[Before-and-after scene images]
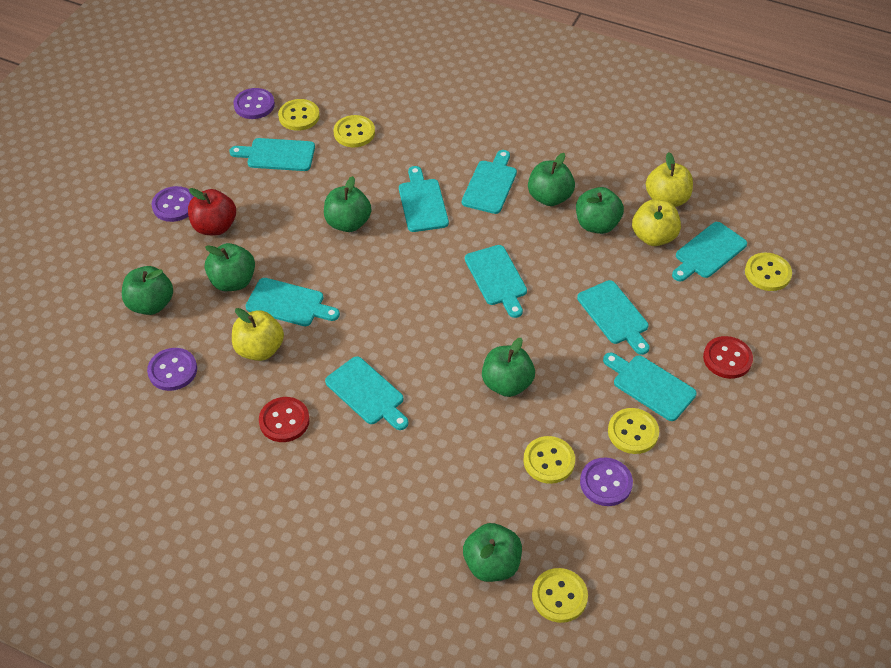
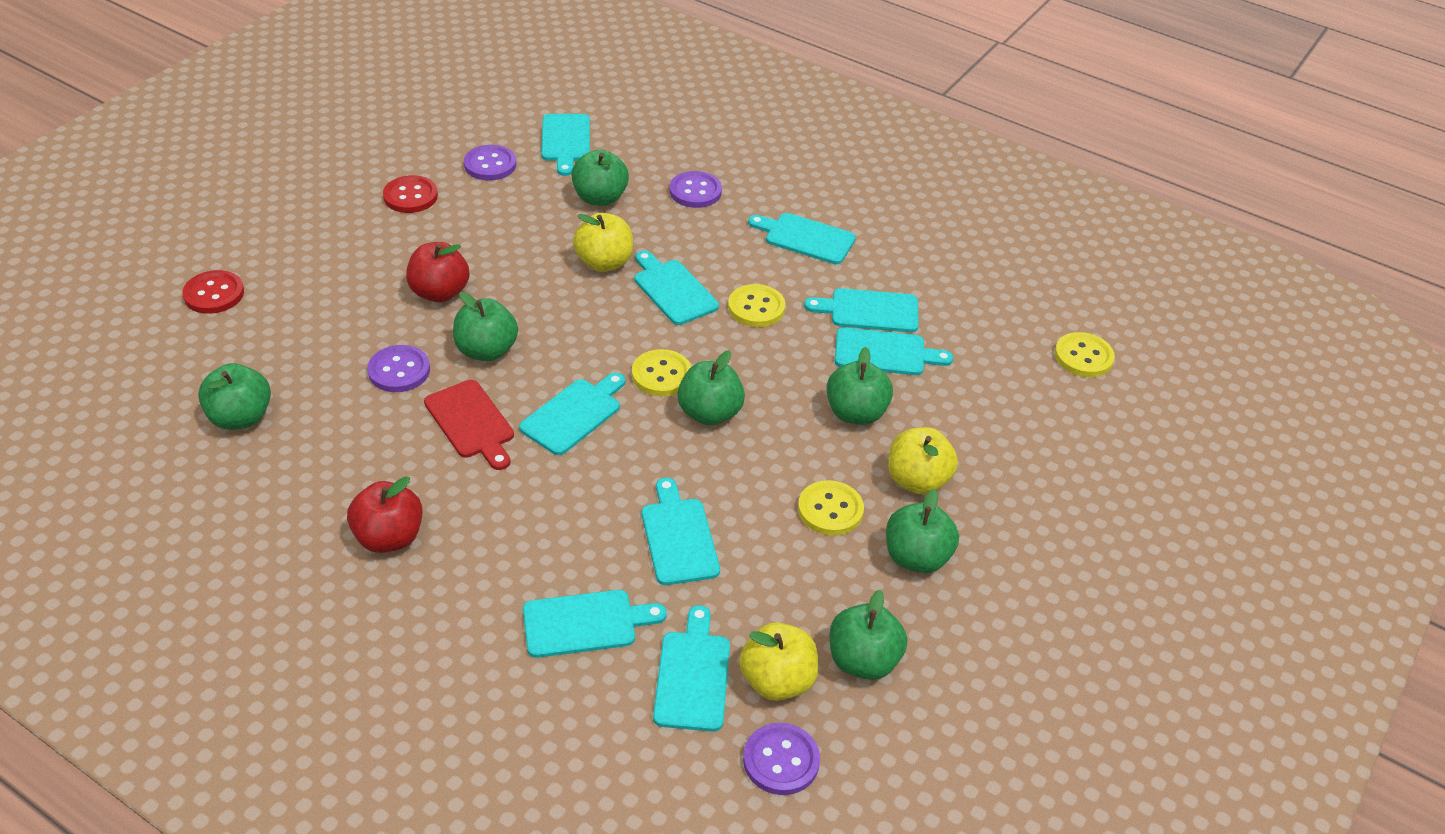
red apple: 1 -> 2
red cutting board: 0 -> 1
yellow button: 6 -> 4

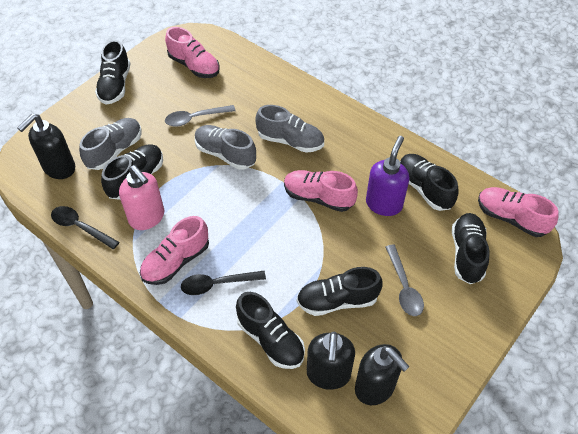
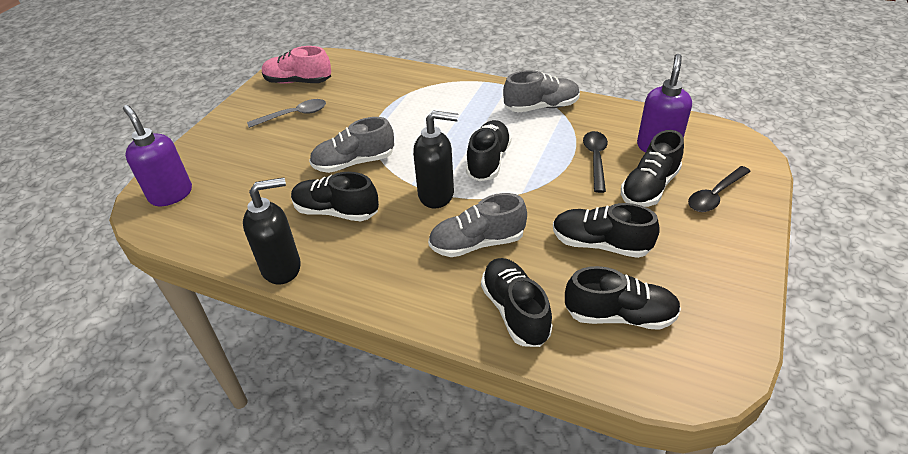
black soap dispenser: 3 -> 2
grey spoon: 2 -> 1
pink shoe: 4 -> 1
pink soap dispenser: 1 -> 0
purple soap dispenser: 1 -> 2

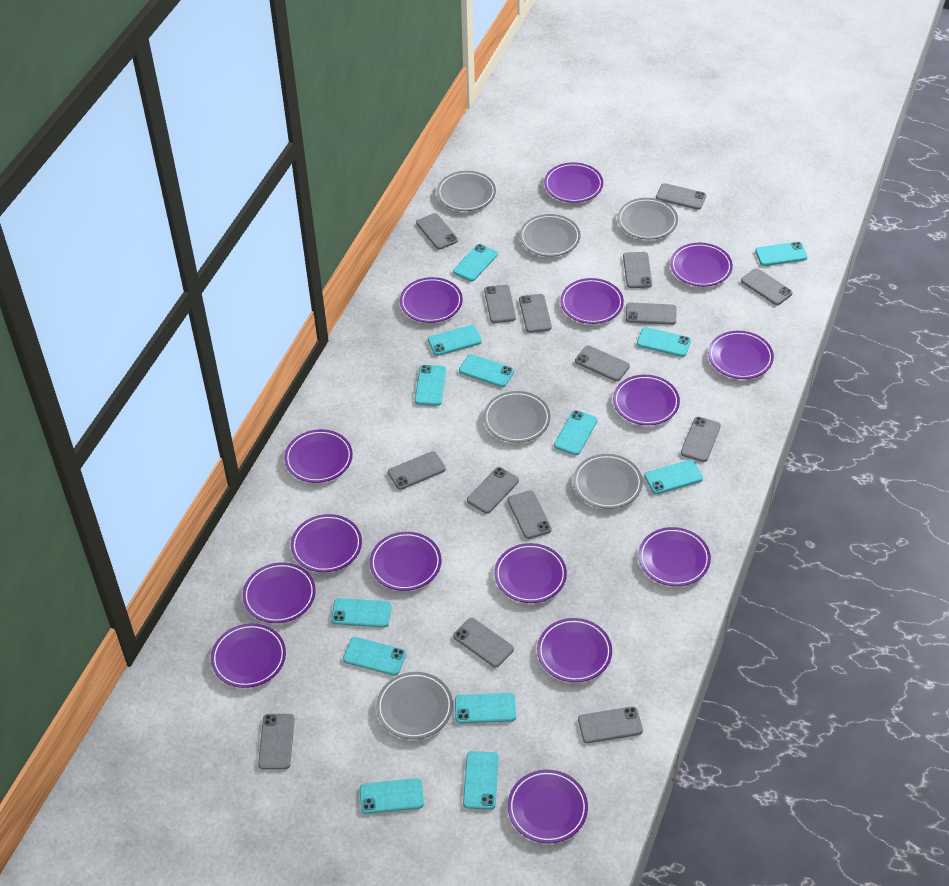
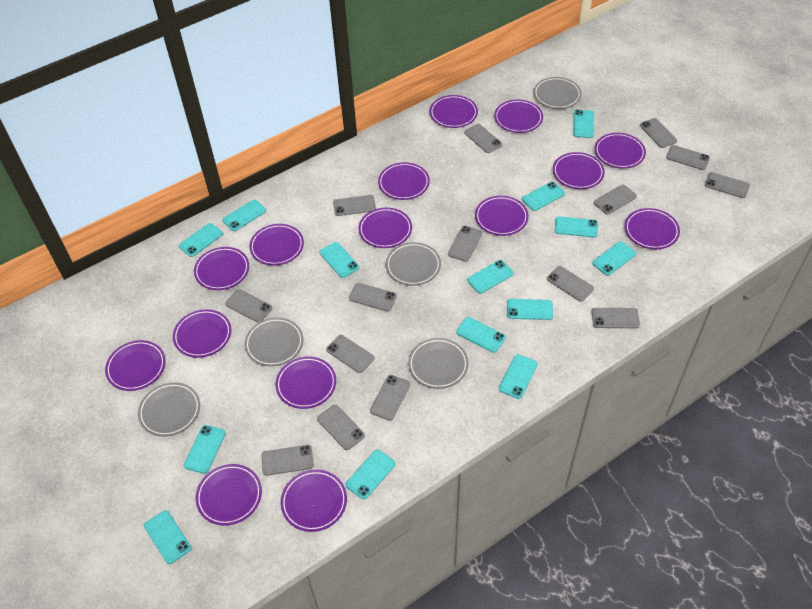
grey plate: 6 -> 5
turquoise phone: 13 -> 14

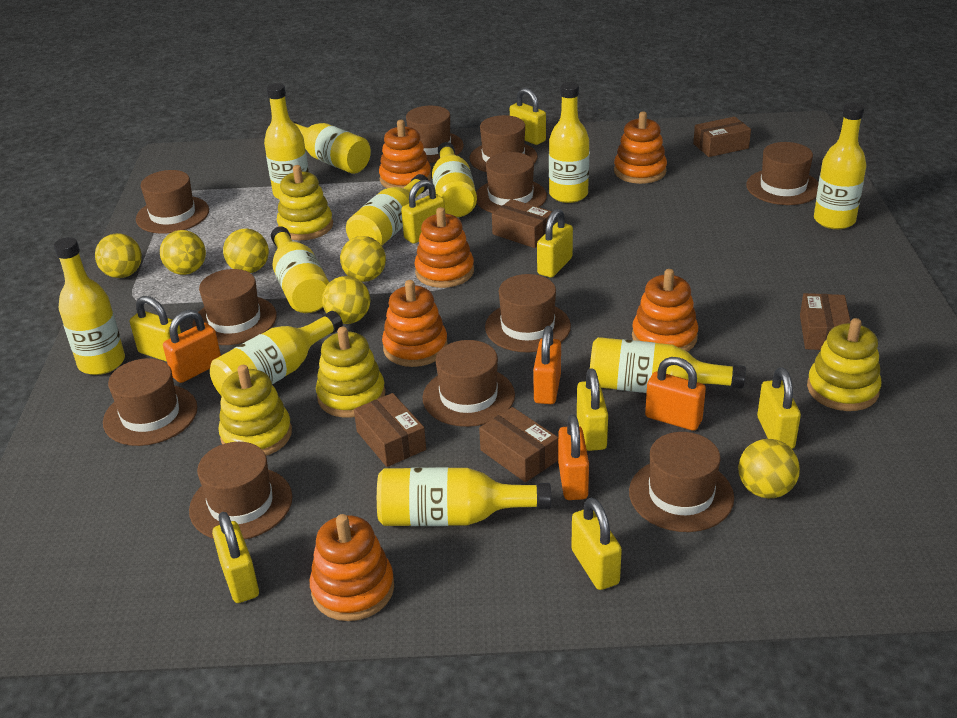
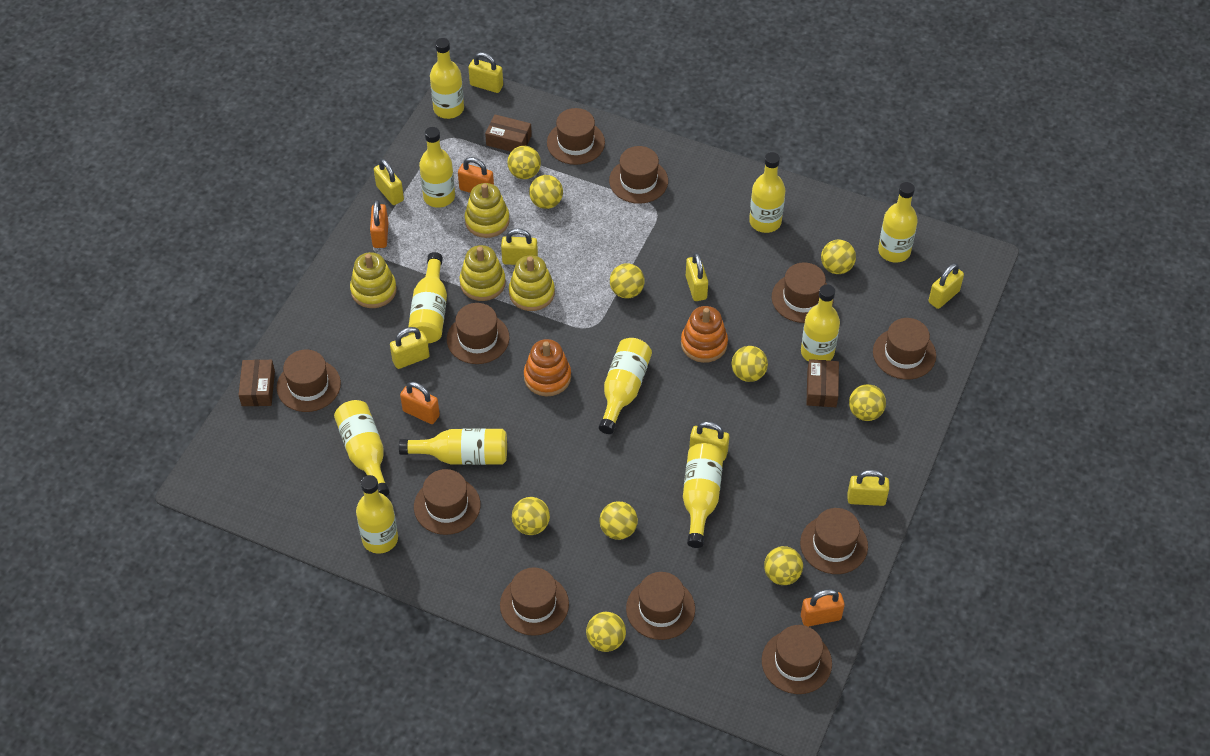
brown box: 5 -> 3
orange stacking toy: 6 -> 2
yellow ball: 6 -> 10

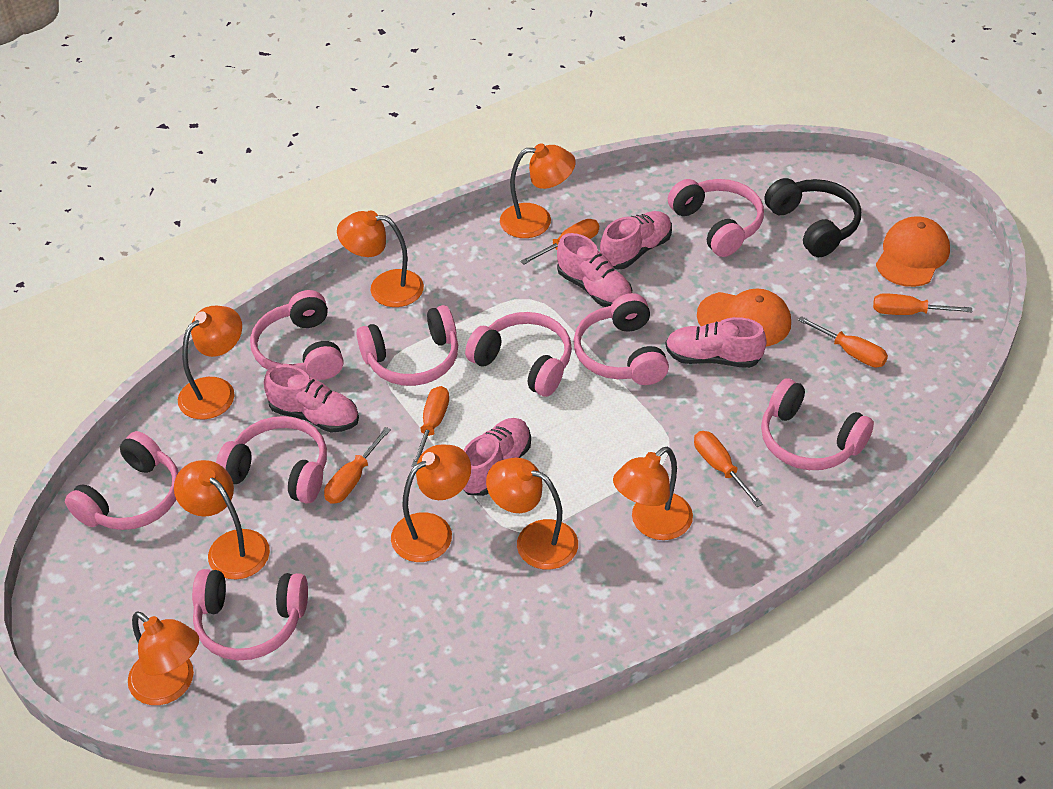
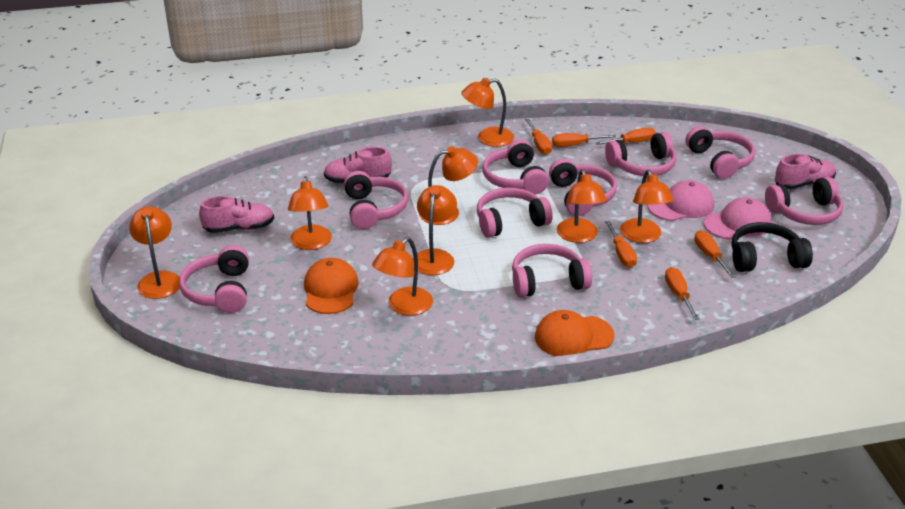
pink cap: 0 -> 2
pink shoe: 5 -> 3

▶ [WHAT NEEDS TO BE DONE]:
Would you transcribe, exactly and only, the lines from the one that contains "pink shoe: 4 -> 1" through the last line of the data above, without any pictures?

▶ [RESULT FOR THIS TASK]:
pink shoe: 4 -> 1
pink soap dispenser: 1 -> 0
purple soap dispenser: 1 -> 2

grey plate: 6 -> 5
turquoise phone: 13 -> 14

brown box: 5 -> 3
orange stacking toy: 6 -> 2
yellow ball: 6 -> 10

pink cap: 0 -> 2
pink shoe: 5 -> 3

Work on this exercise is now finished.